[MATERIAL PROVIDED]:
══════════
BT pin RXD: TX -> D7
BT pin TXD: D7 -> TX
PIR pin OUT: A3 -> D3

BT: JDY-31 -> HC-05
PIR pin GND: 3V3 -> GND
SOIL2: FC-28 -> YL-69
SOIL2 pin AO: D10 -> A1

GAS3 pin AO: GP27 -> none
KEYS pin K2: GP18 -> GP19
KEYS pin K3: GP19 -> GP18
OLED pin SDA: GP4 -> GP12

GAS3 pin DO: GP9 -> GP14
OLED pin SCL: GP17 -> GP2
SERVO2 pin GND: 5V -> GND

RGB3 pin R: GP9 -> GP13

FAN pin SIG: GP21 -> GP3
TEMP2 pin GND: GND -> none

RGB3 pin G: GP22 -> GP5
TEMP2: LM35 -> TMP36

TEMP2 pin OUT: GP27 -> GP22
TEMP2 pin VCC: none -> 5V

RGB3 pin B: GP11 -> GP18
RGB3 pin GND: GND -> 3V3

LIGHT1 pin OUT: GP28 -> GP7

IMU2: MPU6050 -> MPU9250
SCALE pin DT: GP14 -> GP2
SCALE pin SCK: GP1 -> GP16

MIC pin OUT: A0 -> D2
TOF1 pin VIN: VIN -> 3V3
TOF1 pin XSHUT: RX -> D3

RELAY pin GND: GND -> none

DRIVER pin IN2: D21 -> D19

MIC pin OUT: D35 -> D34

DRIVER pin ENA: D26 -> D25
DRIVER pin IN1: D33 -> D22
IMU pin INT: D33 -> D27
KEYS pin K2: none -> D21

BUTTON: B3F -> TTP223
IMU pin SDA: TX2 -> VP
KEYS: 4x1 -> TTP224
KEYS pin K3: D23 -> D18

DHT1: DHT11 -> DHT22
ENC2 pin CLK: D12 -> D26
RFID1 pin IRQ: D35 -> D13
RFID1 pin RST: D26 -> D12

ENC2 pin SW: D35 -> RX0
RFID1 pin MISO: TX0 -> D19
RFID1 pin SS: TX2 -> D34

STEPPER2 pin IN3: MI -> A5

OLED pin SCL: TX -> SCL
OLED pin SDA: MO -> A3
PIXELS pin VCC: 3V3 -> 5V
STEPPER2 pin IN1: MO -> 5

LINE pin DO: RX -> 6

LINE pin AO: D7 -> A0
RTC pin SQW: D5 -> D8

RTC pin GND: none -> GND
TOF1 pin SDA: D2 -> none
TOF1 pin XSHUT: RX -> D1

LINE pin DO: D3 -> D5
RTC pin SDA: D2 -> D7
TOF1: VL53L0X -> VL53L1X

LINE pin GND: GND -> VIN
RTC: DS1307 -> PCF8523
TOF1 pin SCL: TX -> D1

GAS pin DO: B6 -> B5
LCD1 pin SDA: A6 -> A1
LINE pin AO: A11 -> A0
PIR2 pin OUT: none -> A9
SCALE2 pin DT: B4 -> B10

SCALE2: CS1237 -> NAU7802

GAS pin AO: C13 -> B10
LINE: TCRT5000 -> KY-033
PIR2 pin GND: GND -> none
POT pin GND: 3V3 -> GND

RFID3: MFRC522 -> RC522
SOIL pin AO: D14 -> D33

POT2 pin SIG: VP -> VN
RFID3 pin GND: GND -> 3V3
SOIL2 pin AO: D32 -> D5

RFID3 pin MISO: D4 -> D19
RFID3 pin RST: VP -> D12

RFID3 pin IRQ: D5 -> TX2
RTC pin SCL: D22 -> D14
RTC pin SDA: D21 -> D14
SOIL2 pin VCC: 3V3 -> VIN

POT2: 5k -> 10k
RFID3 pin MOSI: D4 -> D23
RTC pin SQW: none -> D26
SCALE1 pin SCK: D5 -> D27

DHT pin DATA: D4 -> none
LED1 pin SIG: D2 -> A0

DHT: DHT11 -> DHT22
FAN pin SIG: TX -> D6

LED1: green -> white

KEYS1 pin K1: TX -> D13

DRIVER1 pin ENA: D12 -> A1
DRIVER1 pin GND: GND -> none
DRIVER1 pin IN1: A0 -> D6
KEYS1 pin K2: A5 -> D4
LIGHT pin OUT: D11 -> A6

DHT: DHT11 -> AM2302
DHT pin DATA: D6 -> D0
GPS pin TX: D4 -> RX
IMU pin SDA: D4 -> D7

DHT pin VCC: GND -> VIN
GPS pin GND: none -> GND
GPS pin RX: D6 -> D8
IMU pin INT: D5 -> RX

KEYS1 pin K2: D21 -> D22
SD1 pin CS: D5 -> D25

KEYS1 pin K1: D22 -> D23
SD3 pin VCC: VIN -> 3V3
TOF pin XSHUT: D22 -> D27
══════════
[EXERCISE REQUIREMENTS]: Look through the entries above and quote exactly the lines from the line with "FAN pin SIG: GP21 -> GP3" to the line with "GPS pin TX: D4 -> RX", counting both of those lines.

[RESPONSE BELOW]:
FAN pin SIG: GP21 -> GP3
TEMP2 pin GND: GND -> none

RGB3 pin G: GP22 -> GP5
TEMP2: LM35 -> TMP36

TEMP2 pin OUT: GP27 -> GP22
TEMP2 pin VCC: none -> 5V

RGB3 pin B: GP11 -> GP18
RGB3 pin GND: GND -> 3V3

LIGHT1 pin OUT: GP28 -> GP7

IMU2: MPU6050 -> MPU9250
SCALE pin DT: GP14 -> GP2
SCALE pin SCK: GP1 -> GP16

MIC pin OUT: A0 -> D2
TOF1 pin VIN: VIN -> 3V3
TOF1 pin XSHUT: RX -> D3

RELAY pin GND: GND -> none

DRIVER pin IN2: D21 -> D19

MIC pin OUT: D35 -> D34

DRIVER pin ENA: D26 -> D25
DRIVER pin IN1: D33 -> D22
IMU pin INT: D33 -> D27
KEYS pin K2: none -> D21

BUTTON: B3F -> TTP223
IMU pin SDA: TX2 -> VP
KEYS: 4x1 -> TTP224
KEYS pin K3: D23 -> D18

DHT1: DHT11 -> DHT22
ENC2 pin CLK: D12 -> D26
RFID1 pin IRQ: D35 -> D13
RFID1 pin RST: D26 -> D12

ENC2 pin SW: D35 -> RX0
RFID1 pin MISO: TX0 -> D19
RFID1 pin SS: TX2 -> D34

STEPPER2 pin IN3: MI -> A5

OLED pin SCL: TX -> SCL
OLED pin SDA: MO -> A3
PIXELS pin VCC: 3V3 -> 5V
STEPPER2 pin IN1: MO -> 5

LINE pin DO: RX -> 6

LINE pin AO: D7 -> A0
RTC pin SQW: D5 -> D8

RTC pin GND: none -> GND
TOF1 pin SDA: D2 -> none
TOF1 pin XSHUT: RX -> D1

LINE pin DO: D3 -> D5
RTC pin SDA: D2 -> D7
TOF1: VL53L0X -> VL53L1X

LINE pin GND: GND -> VIN
RTC: DS1307 -> PCF8523
TOF1 pin SCL: TX -> D1

GAS pin DO: B6 -> B5
LCD1 pin SDA: A6 -> A1
LINE pin AO: A11 -> A0
PIR2 pin OUT: none -> A9
SCALE2 pin DT: B4 -> B10

SCALE2: CS1237 -> NAU7802

GAS pin AO: C13 -> B10
LINE: TCRT5000 -> KY-033
PIR2 pin GND: GND -> none
POT pin GND: 3V3 -> GND

RFID3: MFRC522 -> RC522
SOIL pin AO: D14 -> D33

POT2 pin SIG: VP -> VN
RFID3 pin GND: GND -> 3V3
SOIL2 pin AO: D32 -> D5

RFID3 pin MISO: D4 -> D19
RFID3 pin RST: VP -> D12

RFID3 pin IRQ: D5 -> TX2
RTC pin SCL: D22 -> D14
RTC pin SDA: D21 -> D14
SOIL2 pin VCC: 3V3 -> VIN

POT2: 5k -> 10k
RFID3 pin MOSI: D4 -> D23
RTC pin SQW: none -> D26
SCALE1 pin SCK: D5 -> D27

DHT pin DATA: D4 -> none
LED1 pin SIG: D2 -> A0

DHT: DHT11 -> DHT22
FAN pin SIG: TX -> D6

LED1: green -> white

KEYS1 pin K1: TX -> D13

DRIVER1 pin ENA: D12 -> A1
DRIVER1 pin GND: GND -> none
DRIVER1 pin IN1: A0 -> D6
KEYS1 pin K2: A5 -> D4
LIGHT pin OUT: D11 -> A6

DHT: DHT11 -> AM2302
DHT pin DATA: D6 -> D0
GPS pin TX: D4 -> RX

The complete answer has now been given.